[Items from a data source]
===============
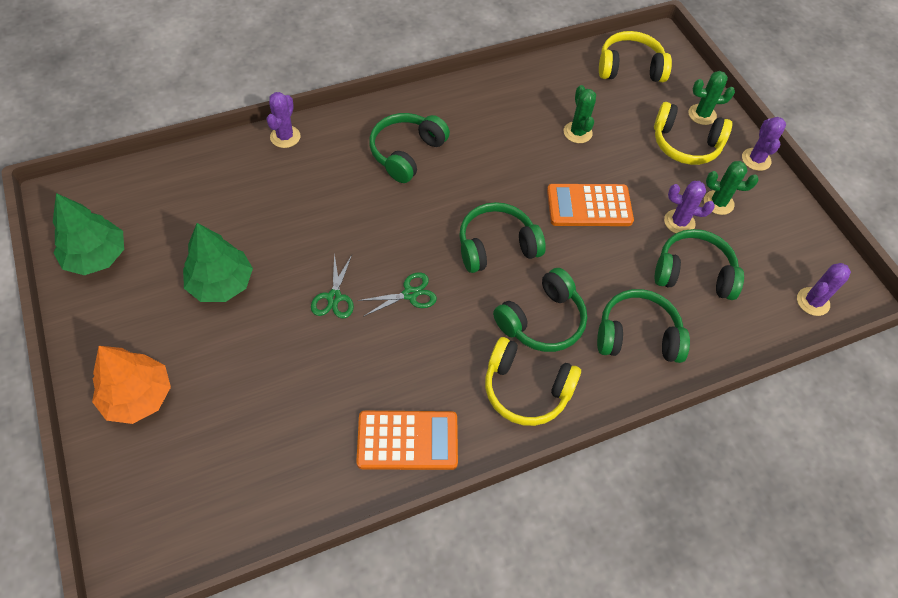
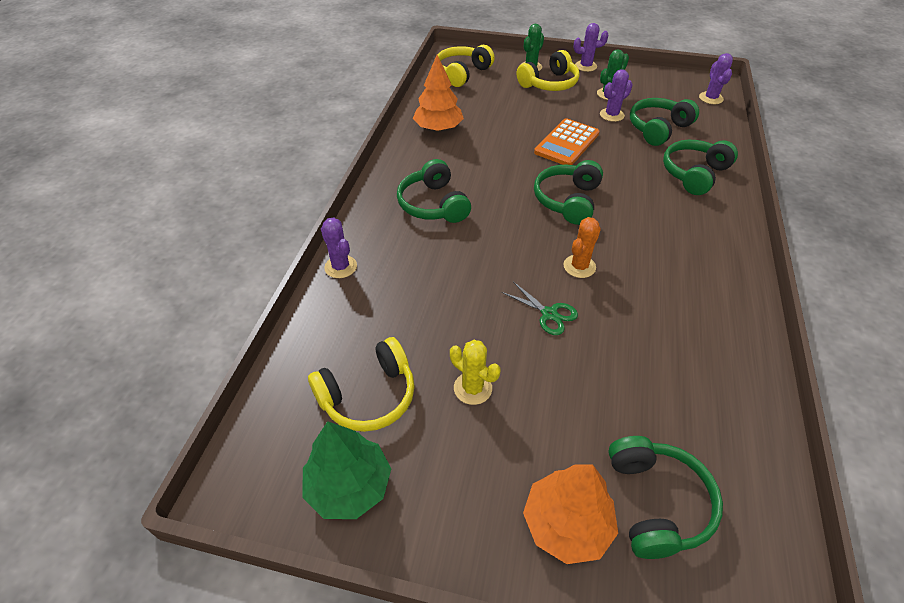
camera: 50 degrees left, 10 degrees down
(221, 283) = (472, 388): green tree -> yellow cactus
(407, 441) = (726, 333): orange calculator -> none
(410, 294) = (579, 266): green scissors -> orange cactus
(518, 99) = (438, 128): none -> orange tree
(526, 389) = (710, 245): yellow headphones -> yellow headphones (368, 396)
(542, 321) = (653, 210): green headphones -> green headphones (656, 502)
(577, 132) = (496, 118): green cactus -> none
(756, 159) = (586, 66): purple cactus -> purple cactus turned 45 degrees counterclockwise

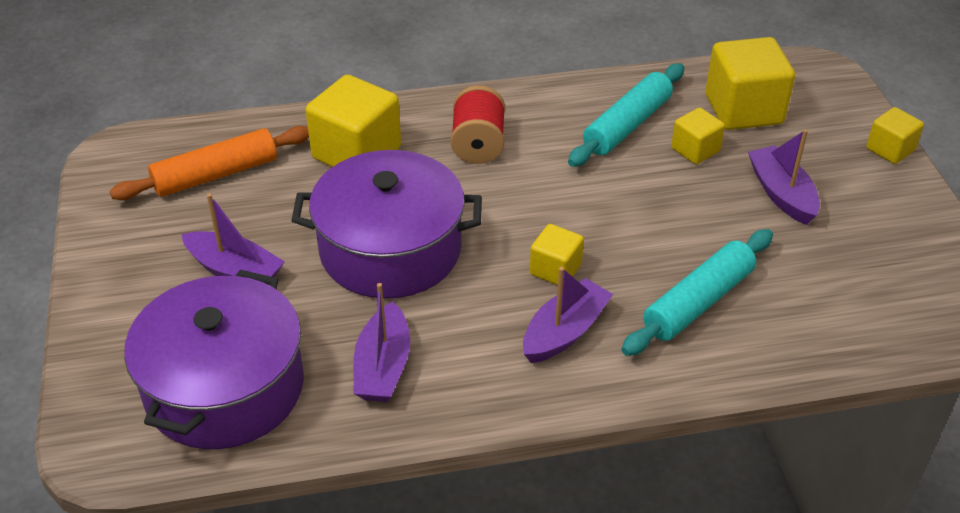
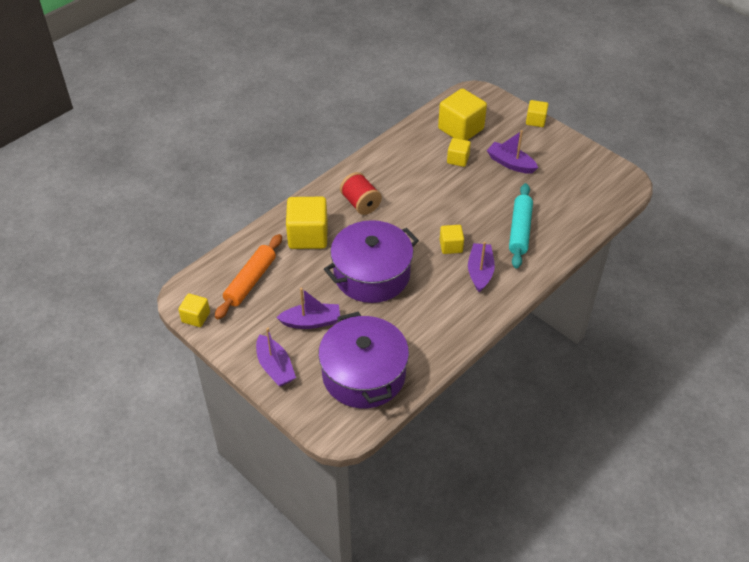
camera: 35 degrees left, 5 degrees up
(98, 185) = (196, 317): none -> yellow cube
(383, 366) = (421, 327): purple boat -> purple boat (275, 367)
(627, 125) = (418, 161): turquoise rolling pin -> none

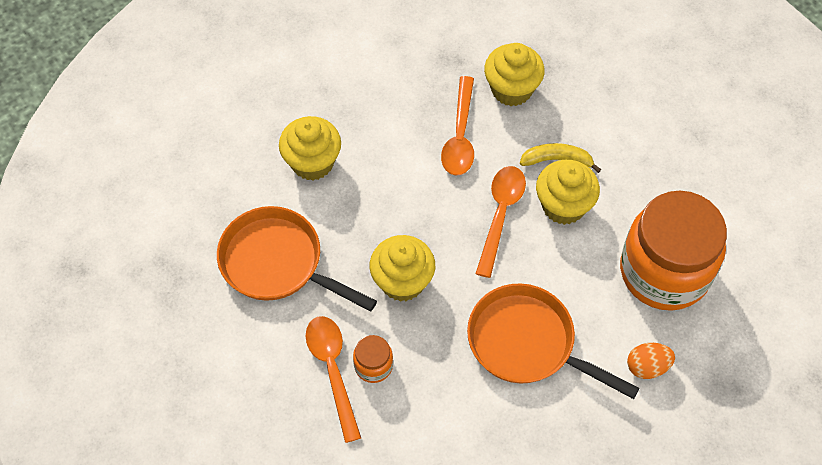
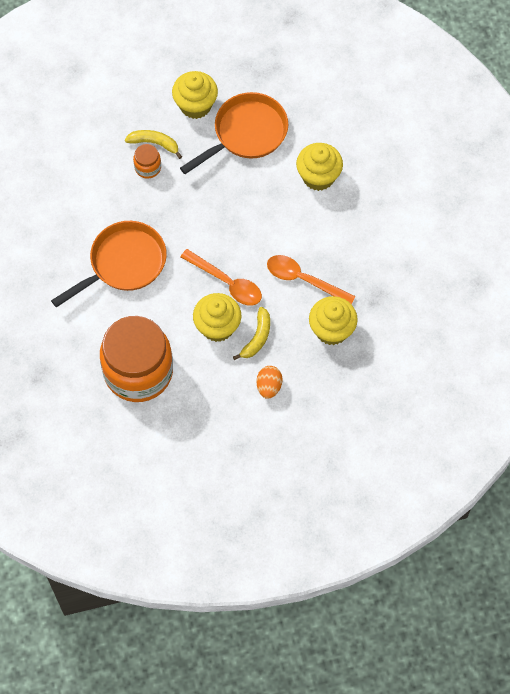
camera: 110 degrees right, 5 degrees up
(333, 371) = (154, 143): orange spoon -> yellow banana
(402, 281) = (201, 203): yellow cupcake -> yellow cupcake (195, 105)
(647, 367) = (75, 330): orange egg -> orange egg (269, 386)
===============
[Exercise aim]
Print each of the records above exactly as written, leaving no picture in the copy.

[Output below]
camera: 50 degrees left, 10 degrees down
(221, 283) = (472, 388): green tree -> yellow cactus
(407, 441) = (726, 333): orange calculator -> none
(410, 294) = (579, 266): green scissors -> orange cactus
(518, 99) = (438, 128): none -> orange tree
(526, 389) = (710, 245): yellow headphones -> yellow headphones (368, 396)
(542, 321) = (653, 210): green headphones -> green headphones (656, 502)
(577, 132) = (496, 118): green cactus -> none
(756, 159) = (586, 66): purple cactus -> purple cactus turned 45 degrees counterclockwise

camera: 35 degrees left, 5 degrees up
(98, 185) = (196, 317): none -> yellow cube
(383, 366) = (421, 327): purple boat -> purple boat (275, 367)
(627, 125) = (418, 161): turquoise rolling pin -> none

camera: 110 degrees right, 5 degrees up
(333, 371) = (154, 143): orange spoon -> yellow banana
(402, 281) = (201, 203): yellow cupcake -> yellow cupcake (195, 105)
(647, 367) = (75, 330): orange egg -> orange egg (269, 386)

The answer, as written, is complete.